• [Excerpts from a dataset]
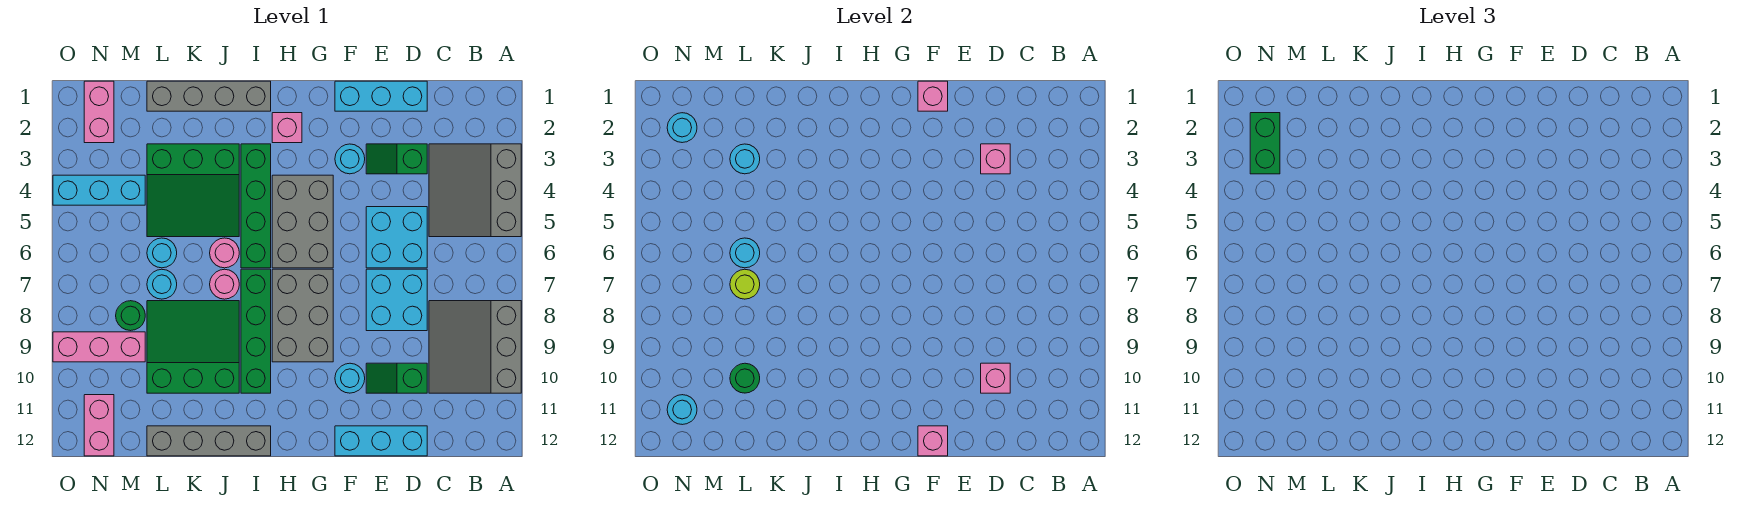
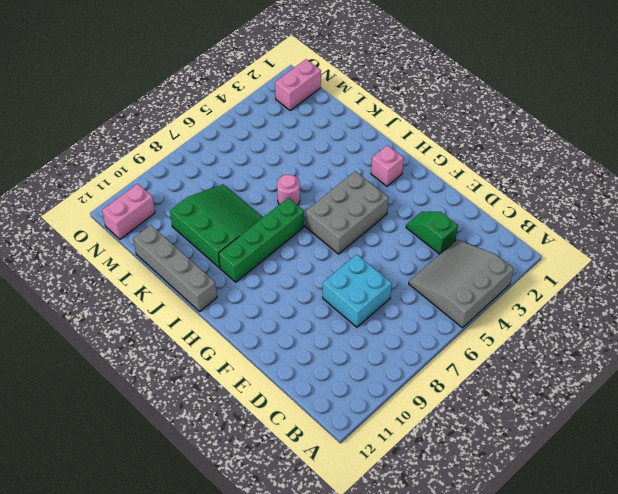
none -> grey slope A8:C10 level 1 top A
none -> cyan brick D1:F1 level 1
none -> cyan brick D5:E6 level 1
none -> green slope D10:E10 level 1 top D

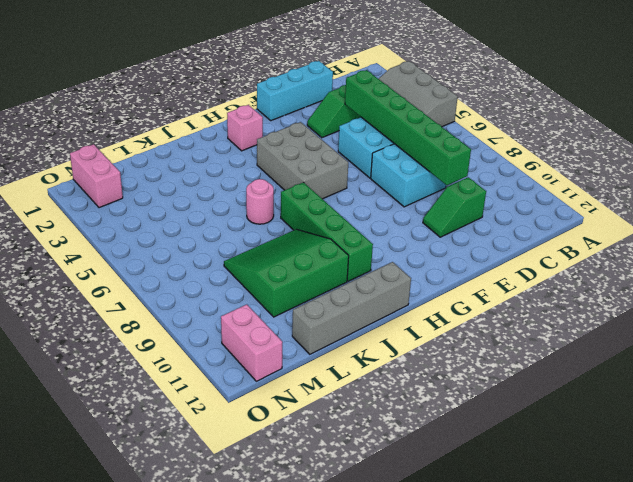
green brick D4:D9 level 2 -> none
none -> grey slope A8:C10 level 1 top A
none -> cyan brick D12:F12 level 1
none -> cyan round brick F3 level 1
none -> cyan round brick F10 level 1

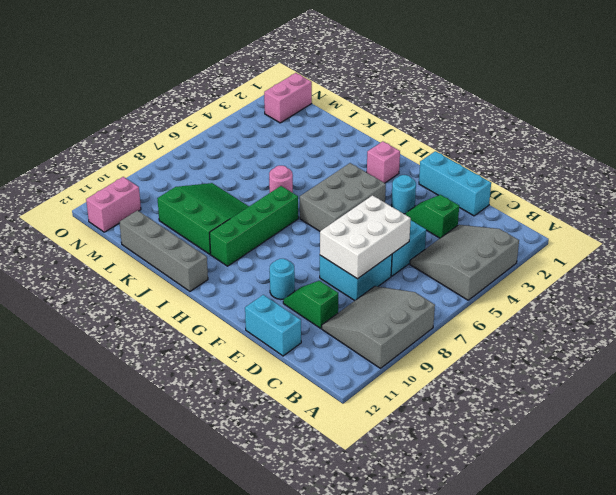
white brick D6:E8 level 2 -> none
cyan brick D12:E12 level 1 -> cyan brick D12:F12 level 1
none -> grey brick G7:H9 level 1
none -> grey brick I1:L1 level 1
none -> green brick I3:I6 level 1
none -> green slope J3:L5 level 1 top 3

• [Work order] Pull out all lines from the entries above in which the word "cyan" appears.

• [Problem solution]
none -> cyan brick D1:F1 level 1
none -> cyan brick D5:E6 level 1
none -> cyan brick D12:F12 level 1
none -> cyan round brick F3 level 1
none -> cyan round brick F10 level 1
cyan brick D12:E12 level 1 -> cyan brick D12:F12 level 1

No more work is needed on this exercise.